• WHAT THE TASK ASKS: Read through the entries below and copy each line where "plate" turns up.

• MATERIAL PROVIDED:
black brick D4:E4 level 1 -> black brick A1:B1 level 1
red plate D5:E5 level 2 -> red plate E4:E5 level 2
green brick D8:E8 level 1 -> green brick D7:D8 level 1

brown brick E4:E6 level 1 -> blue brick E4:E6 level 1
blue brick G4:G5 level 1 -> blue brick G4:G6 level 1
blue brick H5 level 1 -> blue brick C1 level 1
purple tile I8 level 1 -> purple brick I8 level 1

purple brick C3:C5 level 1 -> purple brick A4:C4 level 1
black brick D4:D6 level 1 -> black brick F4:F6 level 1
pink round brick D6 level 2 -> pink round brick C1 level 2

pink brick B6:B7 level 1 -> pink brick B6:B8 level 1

--

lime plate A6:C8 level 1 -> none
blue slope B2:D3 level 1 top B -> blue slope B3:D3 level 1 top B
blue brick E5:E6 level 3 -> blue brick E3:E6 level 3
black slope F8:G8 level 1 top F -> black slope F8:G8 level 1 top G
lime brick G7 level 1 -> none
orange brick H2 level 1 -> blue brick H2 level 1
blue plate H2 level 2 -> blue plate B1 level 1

• YOUR SOLUTION:
red plate D5:E5 level 2 -> red plate E4:E5 level 2
lime plate A6:C8 level 1 -> none
blue plate H2 level 2 -> blue plate B1 level 1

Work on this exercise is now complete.